> _Assigned task_:
Using the data below, copy every line that contains the word "plate".
The records: Begin
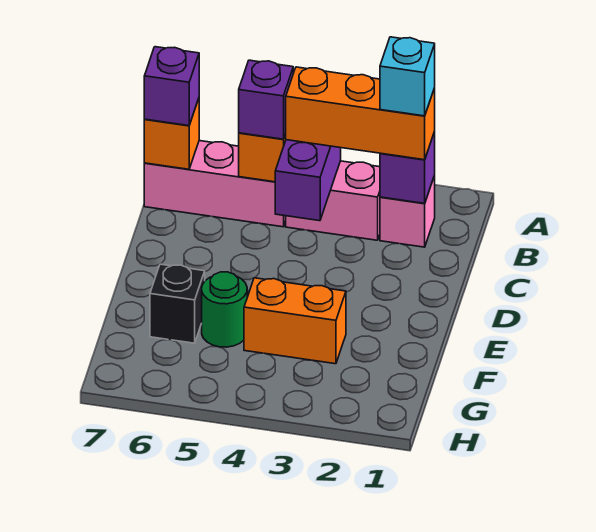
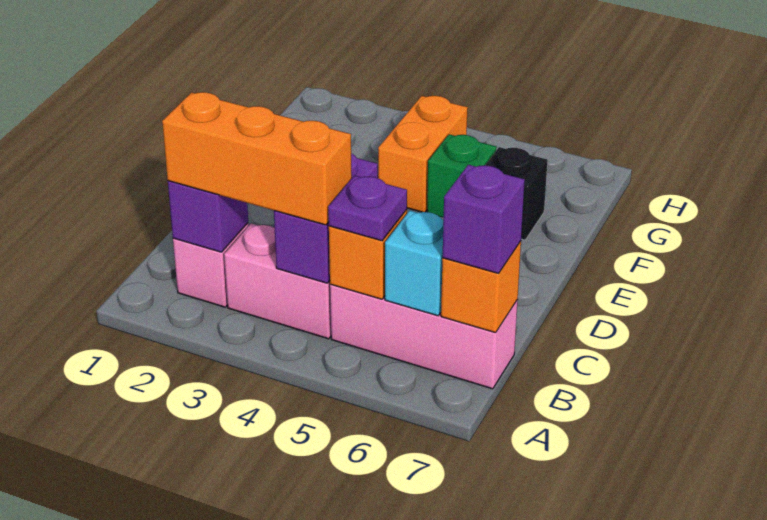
cyan 1x1 brick [380,37,435,116] -> cyan 1x1 brick moved to [385,211,443,316]
purple 1x1 brick [239,60,293,139] -> purple 1x1 plate [328,176,407,241]
orange 1x2 brick [244,278,346,364] -> orange 1x2 brick turned to [378,96,468,212]
green 1x1 round brick [202,272,247,347] -> green 1x1 brick [427,134,497,217]

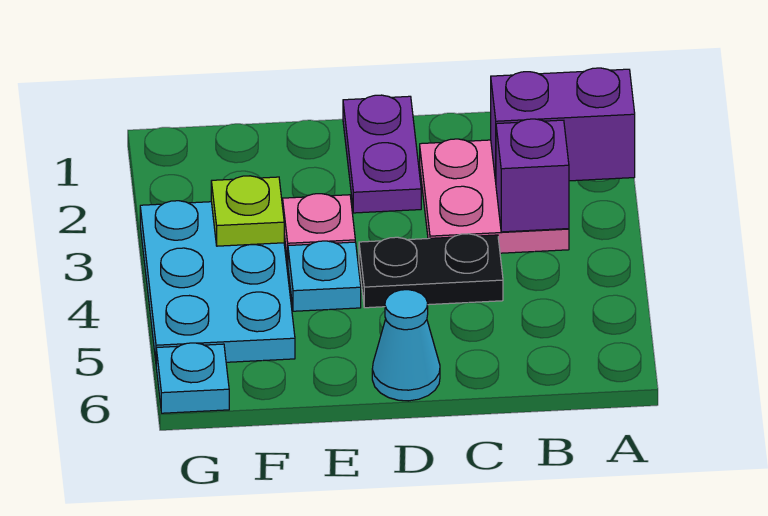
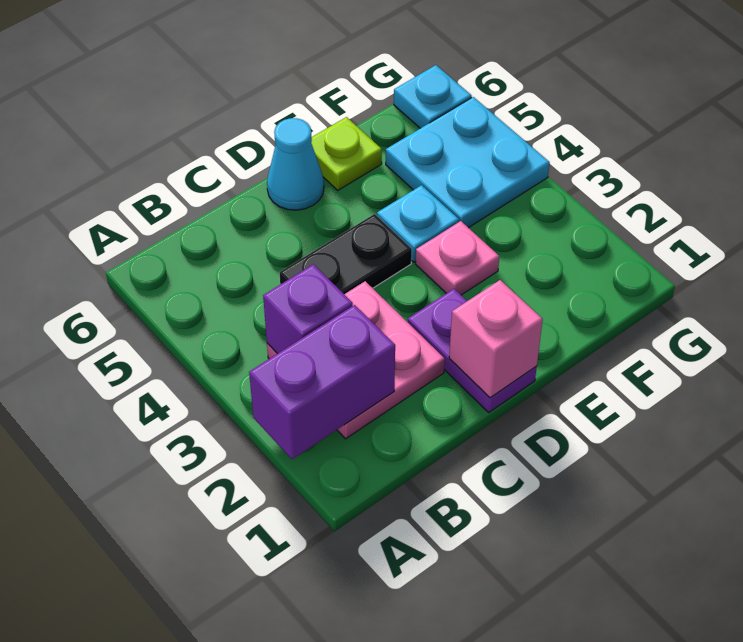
none -> pink 1x1 brick [449,280,543,398]
cyan 2x3 plate [140,201,295,362] -> cyan 2x2 plate [386,97,550,228]
lime 1x1 plate [211,176,284,246] -> lime 1x1 plate moved to [311,117,382,190]

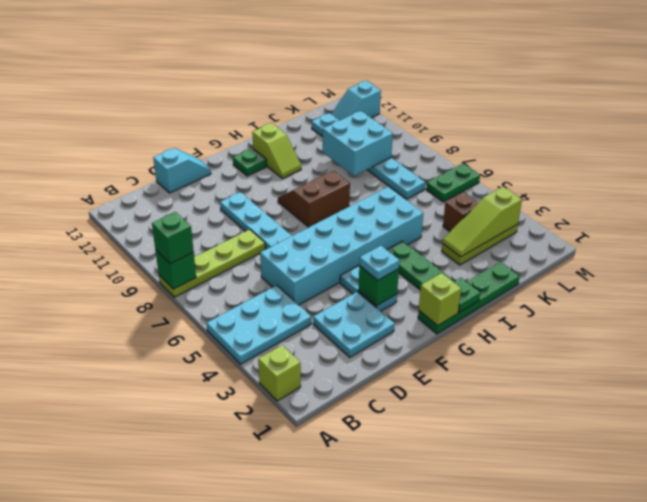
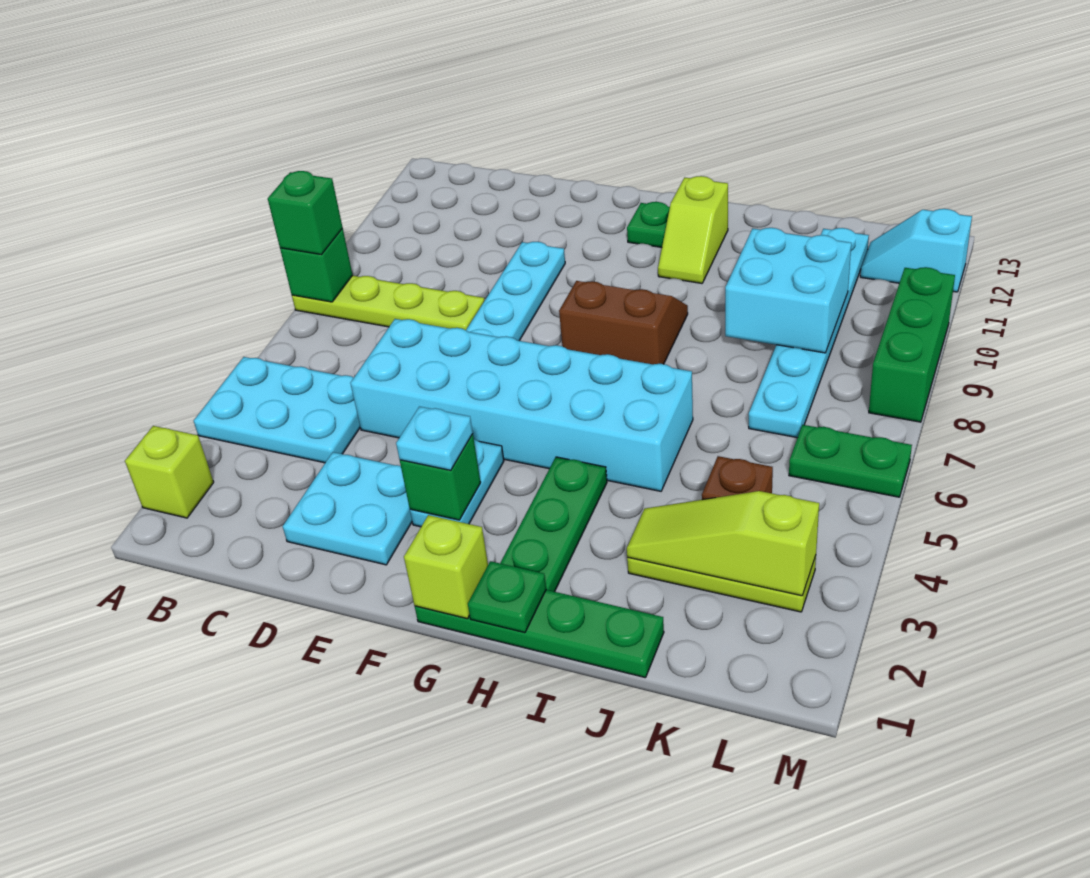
cyan 1x2 slope [153,148,211,193] -> none
none -> green 1x3 brick [869,267,955,422]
The records: End
> _Result of this exercise_:
purple 1x1 brick [239,60,293,139] -> purple 1x1 plate [328,176,407,241]
cyan 2x3 plate [140,201,295,362] -> cyan 2x2 plate [386,97,550,228]
lime 1x1 plate [211,176,284,246] -> lime 1x1 plate moved to [311,117,382,190]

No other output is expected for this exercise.